- Supplied entries
++++
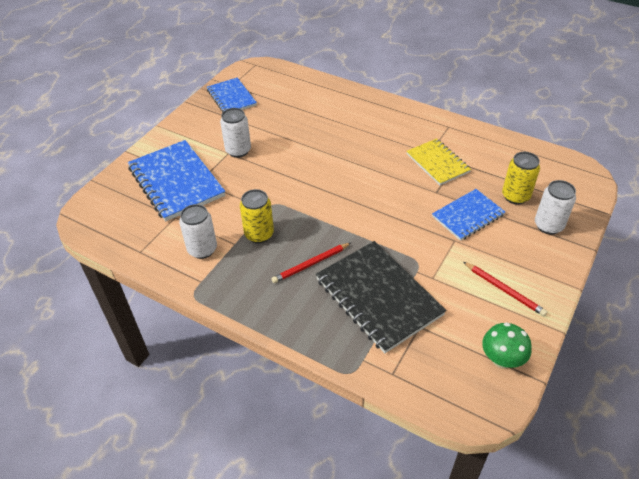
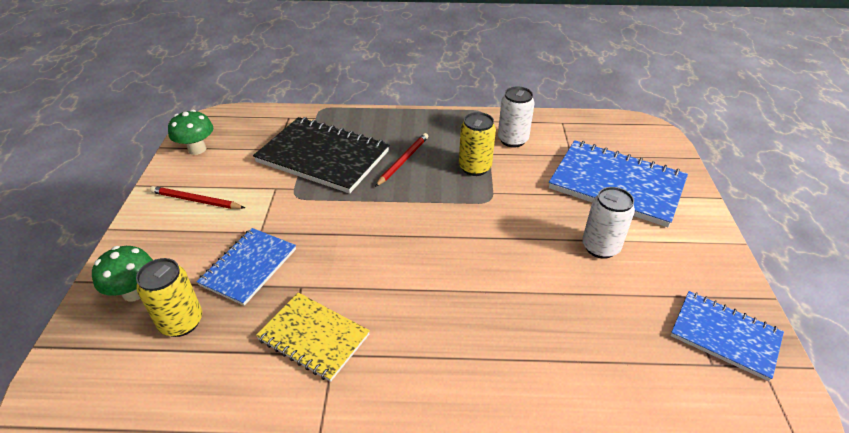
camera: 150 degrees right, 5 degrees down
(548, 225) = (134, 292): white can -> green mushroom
++++
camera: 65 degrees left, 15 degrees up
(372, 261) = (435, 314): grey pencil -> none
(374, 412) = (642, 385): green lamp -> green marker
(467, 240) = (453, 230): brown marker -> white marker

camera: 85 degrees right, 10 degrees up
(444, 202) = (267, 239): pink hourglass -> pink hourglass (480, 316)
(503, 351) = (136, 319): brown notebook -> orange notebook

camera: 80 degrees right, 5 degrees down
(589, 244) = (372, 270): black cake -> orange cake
++++
Above are the entries. Output exactly the lines beginning with the line that has "camera: 80 degrees right, 5 degrees down" and ending with the line that has "(589, 244) = (372, 270): black".

camera: 80 degrees right, 5 degrees down
(589, 244) = (372, 270): black cake -> orange cake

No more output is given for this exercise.